(Your instructions)
Give back every line of the material below exactly, but no images.

(Data supplied)

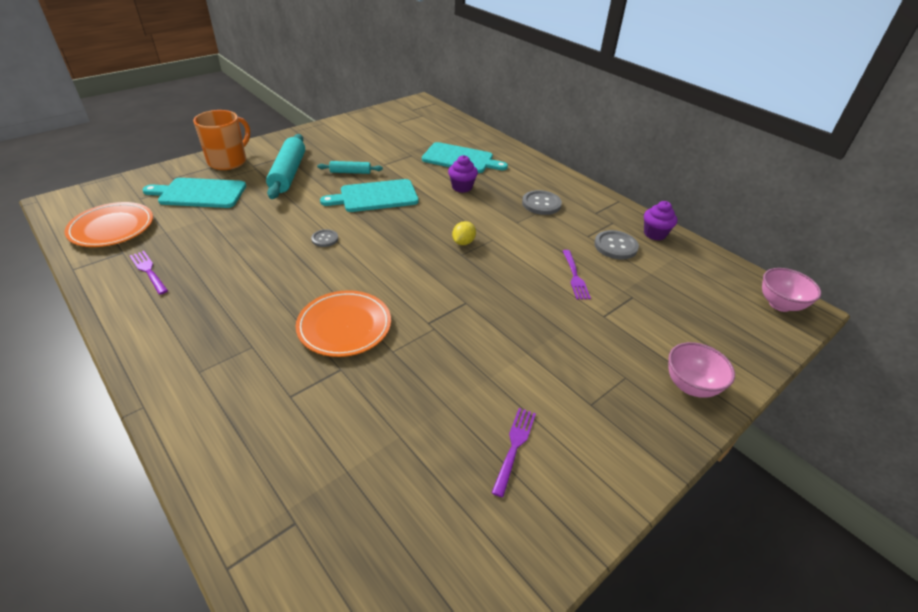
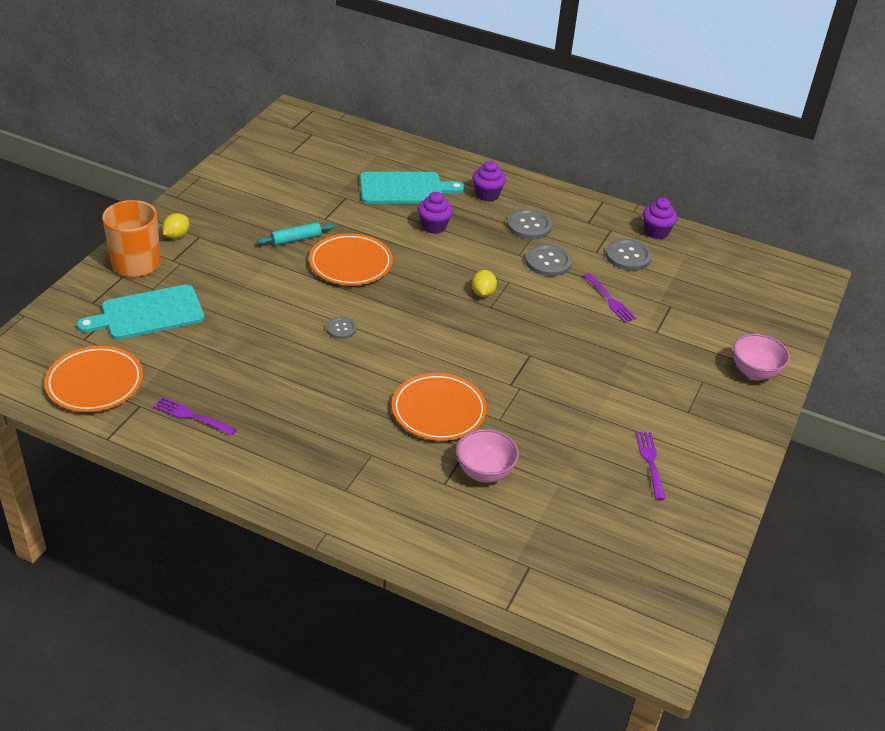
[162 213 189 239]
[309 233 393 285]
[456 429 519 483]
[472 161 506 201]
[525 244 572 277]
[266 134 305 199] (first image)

(Output for this task)
[162 213 189 239]
[309 233 393 285]
[456 429 519 483]
[472 161 506 201]
[525 244 572 277]
[266 134 305 199] (first image)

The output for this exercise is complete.